▸ WHAT THE TASK REQUIRES: Produce as output only the lines below starting at the line with "(567, 515) = (686, 327): red" and continuing through the line with "(1023, 359) = (429, 154): purple car -> none", each one exactly as written.

Coordinate-based object records:
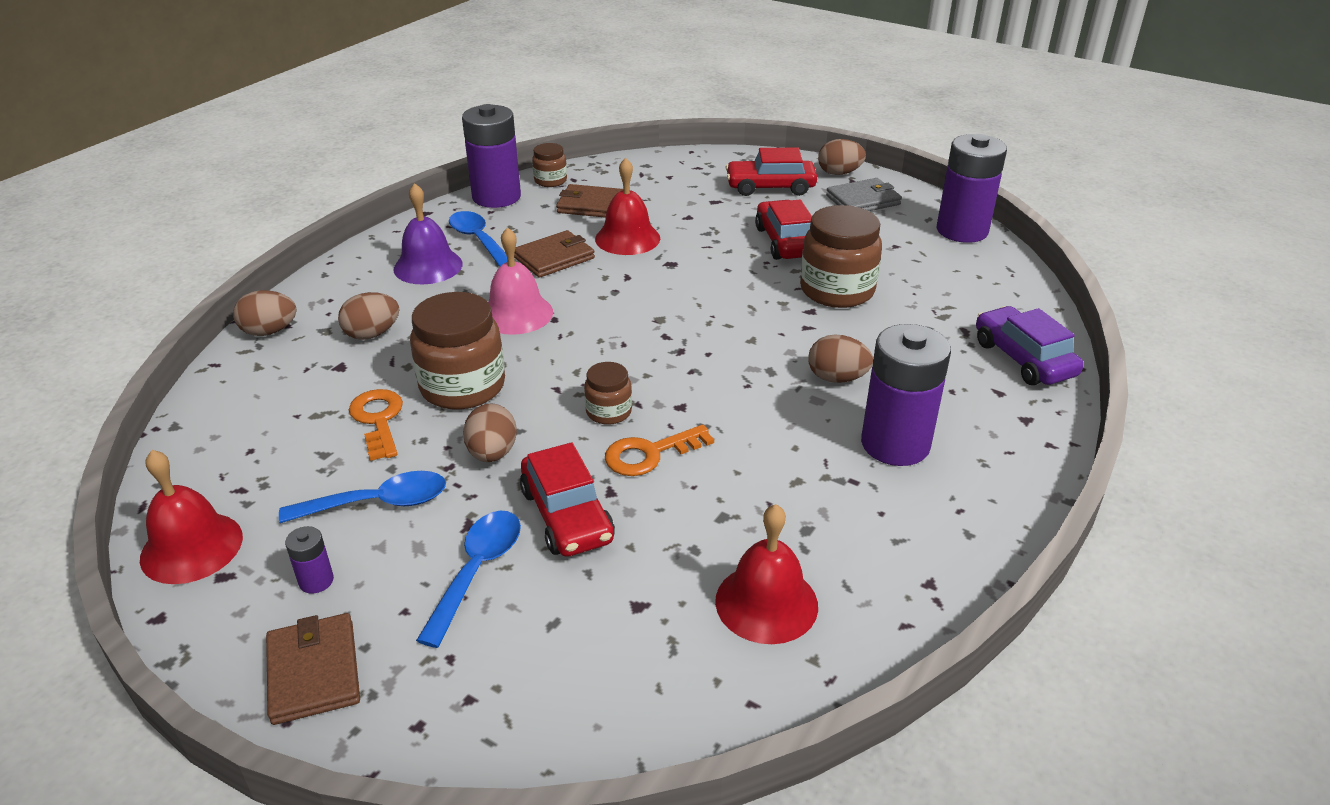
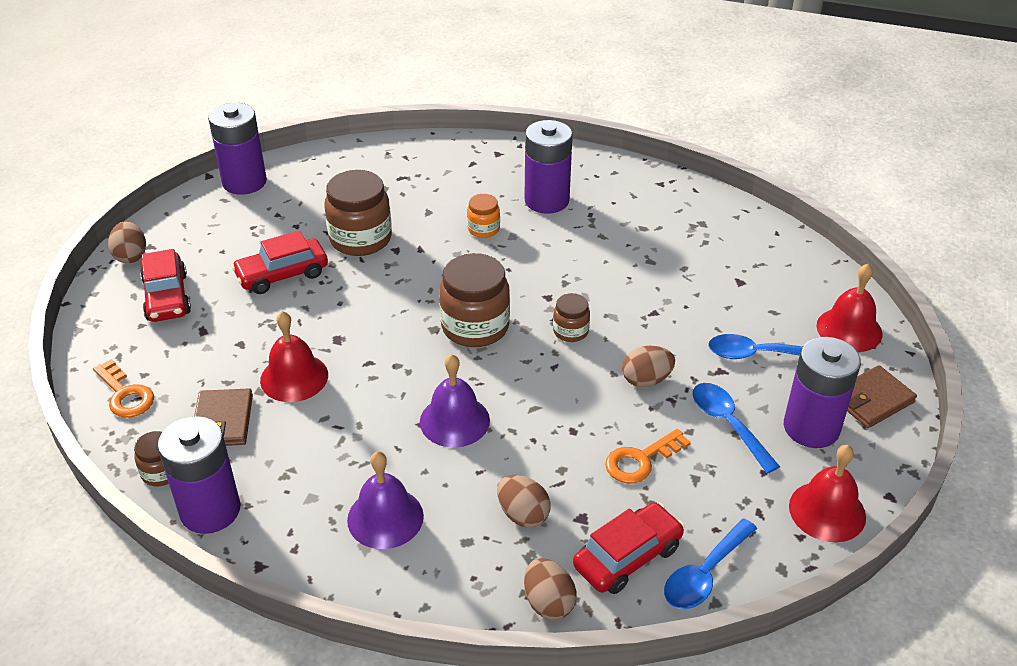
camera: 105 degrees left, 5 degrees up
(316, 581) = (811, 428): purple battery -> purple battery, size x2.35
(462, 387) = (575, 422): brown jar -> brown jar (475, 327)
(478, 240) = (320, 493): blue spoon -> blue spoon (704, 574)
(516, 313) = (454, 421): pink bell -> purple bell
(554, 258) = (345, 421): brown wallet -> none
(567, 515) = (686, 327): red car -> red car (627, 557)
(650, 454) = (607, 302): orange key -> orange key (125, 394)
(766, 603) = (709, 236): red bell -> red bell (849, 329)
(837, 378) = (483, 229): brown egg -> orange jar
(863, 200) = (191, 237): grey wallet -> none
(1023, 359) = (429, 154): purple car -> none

==

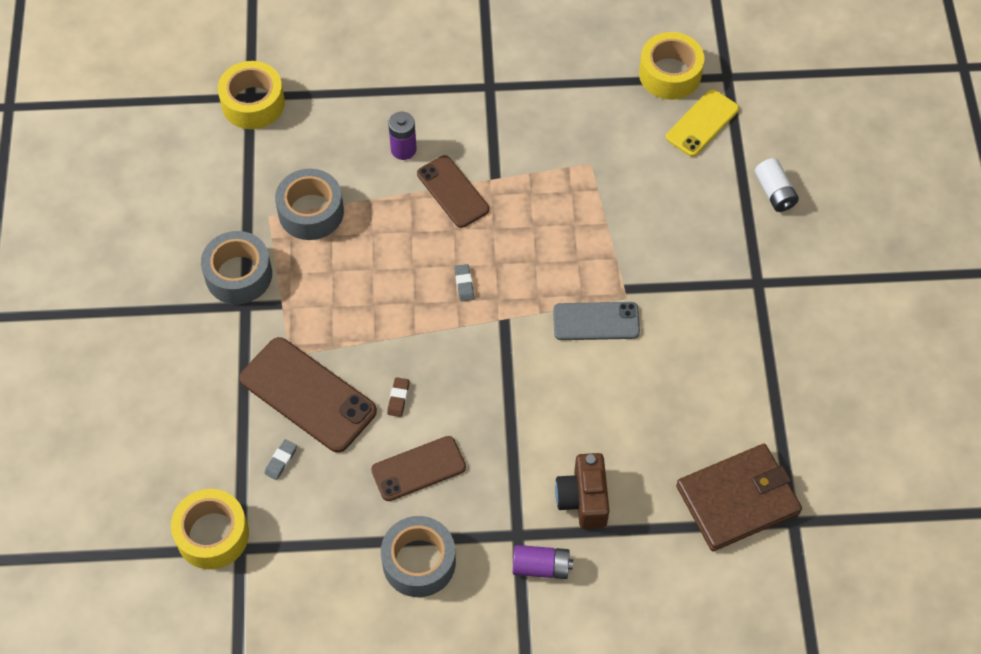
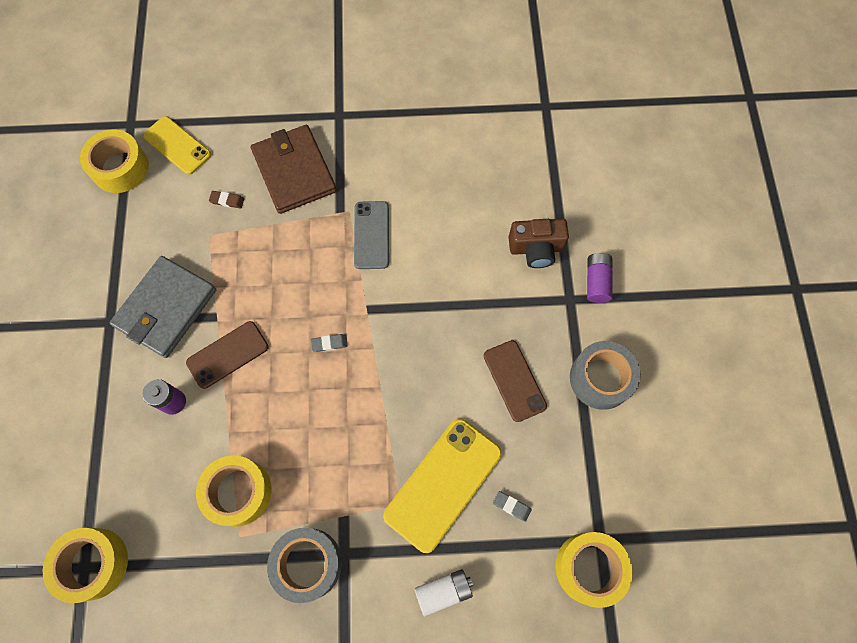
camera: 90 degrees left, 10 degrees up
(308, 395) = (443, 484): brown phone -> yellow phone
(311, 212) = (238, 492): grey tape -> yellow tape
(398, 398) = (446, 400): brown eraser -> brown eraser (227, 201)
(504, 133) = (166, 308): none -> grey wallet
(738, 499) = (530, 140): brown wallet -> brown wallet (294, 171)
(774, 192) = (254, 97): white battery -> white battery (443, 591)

---

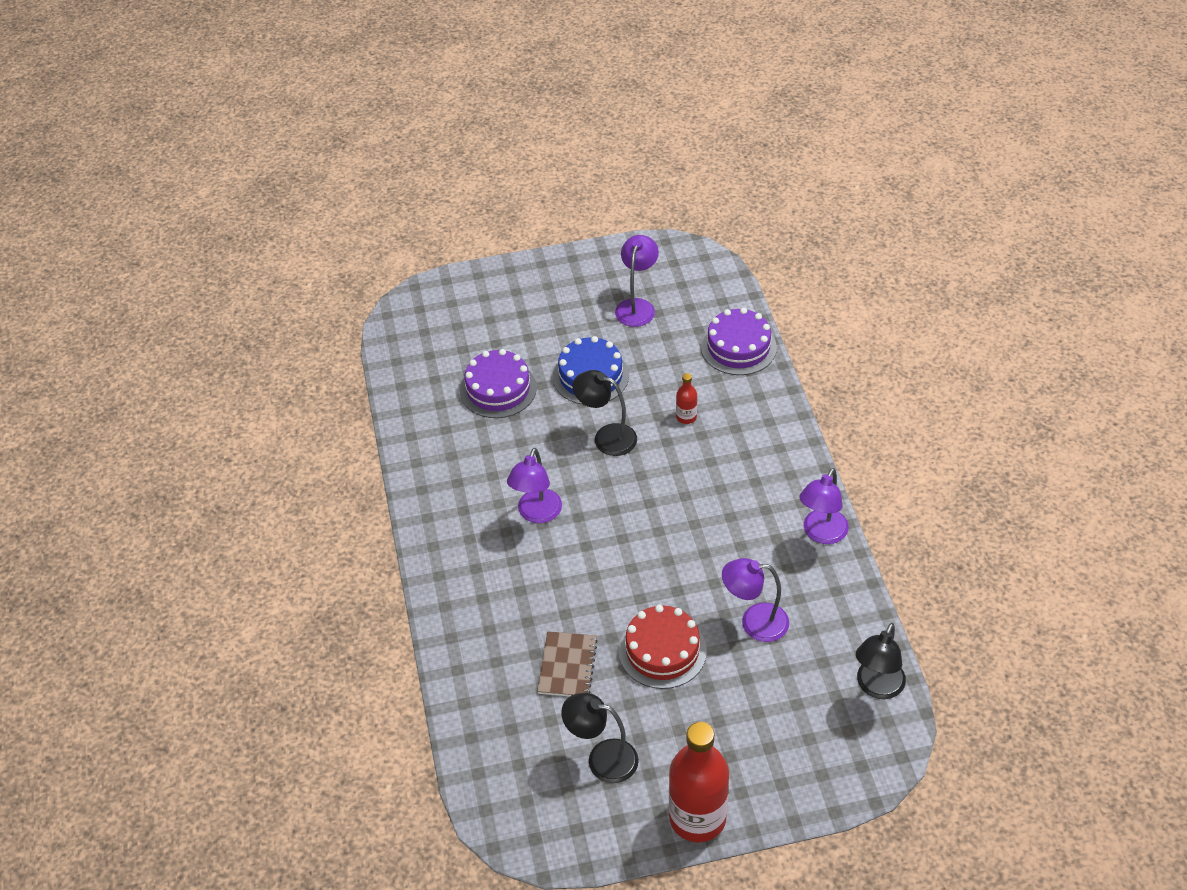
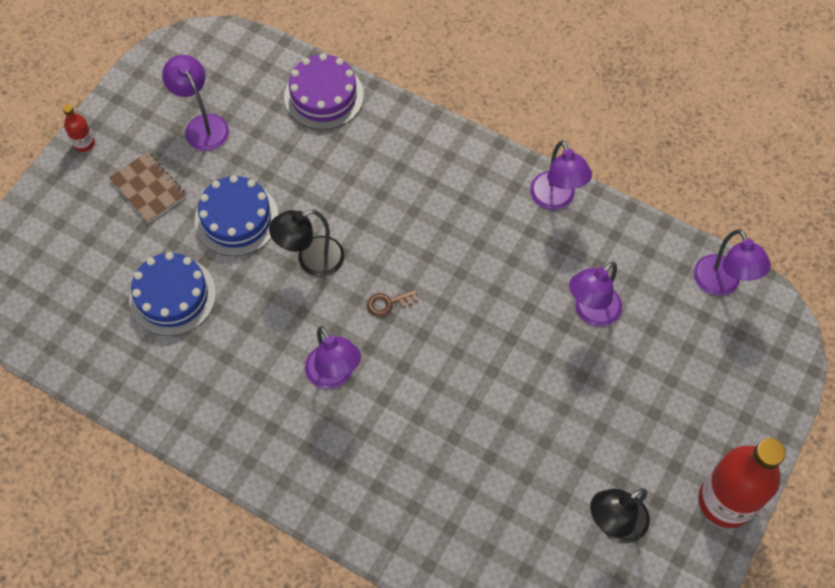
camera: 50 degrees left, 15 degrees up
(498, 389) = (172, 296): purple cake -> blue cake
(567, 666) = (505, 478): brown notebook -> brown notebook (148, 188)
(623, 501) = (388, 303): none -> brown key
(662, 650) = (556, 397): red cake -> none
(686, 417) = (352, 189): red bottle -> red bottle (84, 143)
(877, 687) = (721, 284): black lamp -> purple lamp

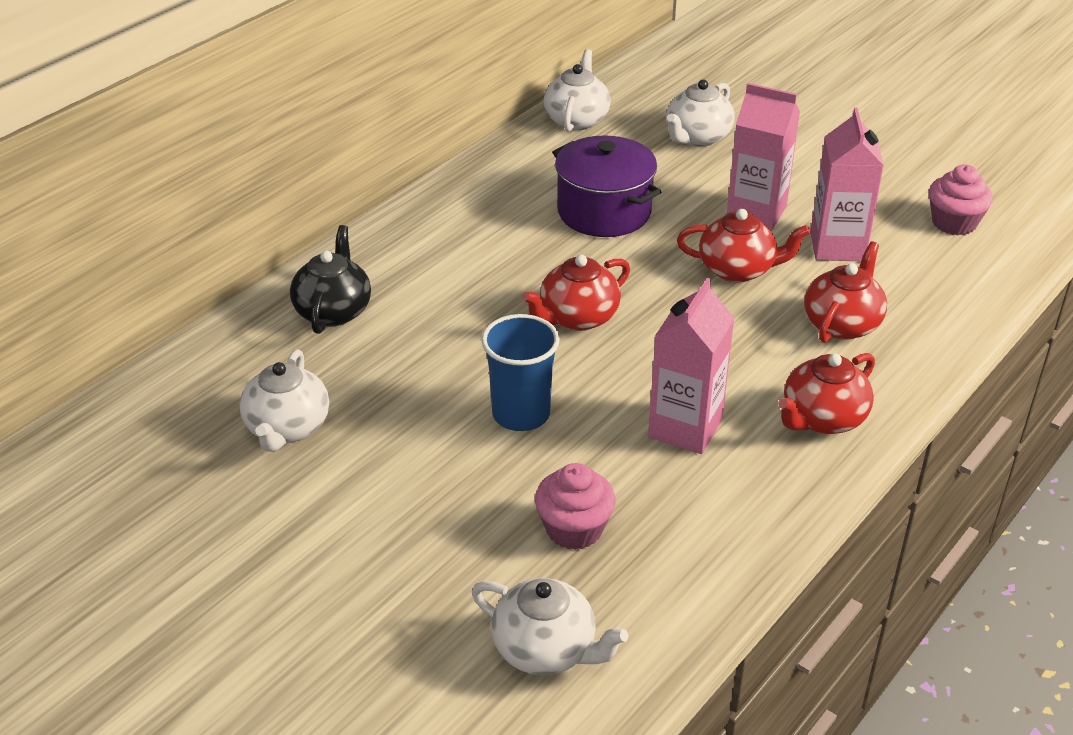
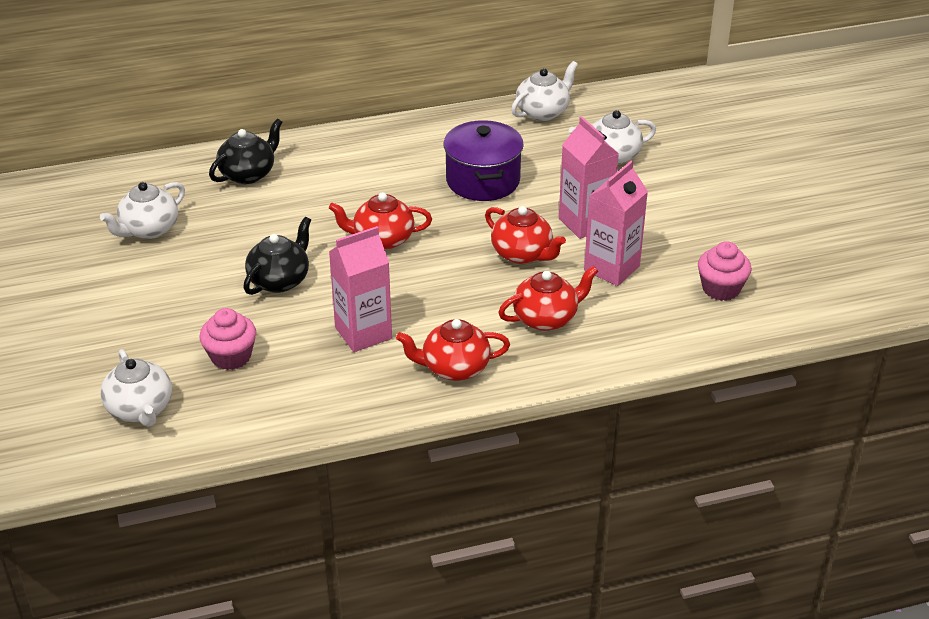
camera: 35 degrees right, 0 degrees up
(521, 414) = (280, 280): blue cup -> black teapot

▸ RESPONSE:
(567, 515) = (686, 327): red car -> red car (627, 557)
(650, 454) = (607, 302): orange key -> orange key (125, 394)
(766, 603) = (709, 236): red bell -> red bell (849, 329)
(837, 378) = (483, 229): brown egg -> orange jar
(863, 200) = (191, 237): grey wallet -> none
(1023, 359) = (429, 154): purple car -> none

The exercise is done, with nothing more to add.